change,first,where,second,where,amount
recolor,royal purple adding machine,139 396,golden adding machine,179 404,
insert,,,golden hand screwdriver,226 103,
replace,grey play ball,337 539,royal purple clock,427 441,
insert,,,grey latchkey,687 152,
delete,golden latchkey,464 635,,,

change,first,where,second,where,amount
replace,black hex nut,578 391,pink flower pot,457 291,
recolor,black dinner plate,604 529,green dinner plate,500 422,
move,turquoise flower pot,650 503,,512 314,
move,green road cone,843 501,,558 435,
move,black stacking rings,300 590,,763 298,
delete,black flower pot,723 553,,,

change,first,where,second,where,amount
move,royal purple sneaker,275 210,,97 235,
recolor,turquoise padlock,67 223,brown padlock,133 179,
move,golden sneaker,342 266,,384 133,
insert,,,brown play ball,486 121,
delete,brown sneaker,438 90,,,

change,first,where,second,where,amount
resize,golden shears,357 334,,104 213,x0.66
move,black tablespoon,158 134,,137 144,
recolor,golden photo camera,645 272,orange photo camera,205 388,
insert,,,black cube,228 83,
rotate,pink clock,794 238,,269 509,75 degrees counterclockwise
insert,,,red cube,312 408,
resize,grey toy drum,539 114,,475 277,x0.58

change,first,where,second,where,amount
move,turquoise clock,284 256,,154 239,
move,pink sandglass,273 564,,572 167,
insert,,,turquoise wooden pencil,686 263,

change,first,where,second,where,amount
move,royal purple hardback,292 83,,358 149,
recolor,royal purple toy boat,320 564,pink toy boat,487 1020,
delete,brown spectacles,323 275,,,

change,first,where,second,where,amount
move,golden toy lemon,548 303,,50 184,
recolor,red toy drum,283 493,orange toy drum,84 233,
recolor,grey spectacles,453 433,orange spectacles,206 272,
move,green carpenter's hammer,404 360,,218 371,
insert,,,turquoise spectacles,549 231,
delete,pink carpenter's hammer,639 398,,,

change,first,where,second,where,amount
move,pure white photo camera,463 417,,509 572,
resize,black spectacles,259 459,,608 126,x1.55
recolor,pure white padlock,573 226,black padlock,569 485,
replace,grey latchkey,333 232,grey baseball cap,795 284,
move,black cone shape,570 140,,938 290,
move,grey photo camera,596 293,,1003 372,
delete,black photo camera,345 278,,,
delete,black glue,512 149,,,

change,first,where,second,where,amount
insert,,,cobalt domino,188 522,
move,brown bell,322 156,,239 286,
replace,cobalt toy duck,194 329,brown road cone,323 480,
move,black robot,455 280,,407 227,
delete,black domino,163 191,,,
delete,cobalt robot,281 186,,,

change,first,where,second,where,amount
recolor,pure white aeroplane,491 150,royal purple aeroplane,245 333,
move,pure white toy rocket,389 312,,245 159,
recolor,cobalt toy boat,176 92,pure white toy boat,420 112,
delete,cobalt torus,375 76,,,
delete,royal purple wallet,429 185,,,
━━━━━━━━━━━━━━━━━━━━
» **EXERCISE AIM**: Take from the entries every line that has the string "cube".

» **EXERCISE RESULT**:
insert,,,black cube,228 83,
insert,,,red cube,312 408,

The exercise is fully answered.